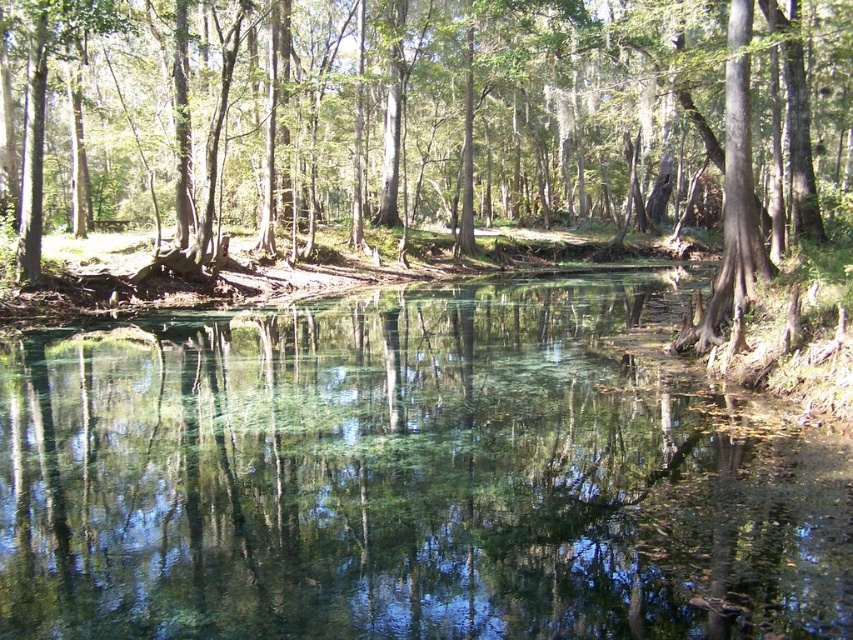
Who is higher up, clear glass lake at center or green leafy tree at center?

green leafy tree at center

Between clear glass lake at center and green leafy tree at center, which one appears on the left side from the viewer's perspective?

Positioned to the left is clear glass lake at center.

Which is behind, point (335, 388) or point (409, 218)?

Point (409, 218)

I want to click on clear glass lake at center, so click(407, 477).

++++++++

Please copy the records above word for word, leaving the picture out.

EXERCISE ANSWER
Who is higher up, clear glass lake at center or green leafy tree at center?

green leafy tree at center

Between clear glass lake at center and green leafy tree at center, which one appears on the left side from the viewer's perspective?

Positioned to the left is clear glass lake at center.

Which is behind, point (335, 388) or point (409, 218)?

Point (409, 218)

I want to click on clear glass lake at center, so click(407, 477).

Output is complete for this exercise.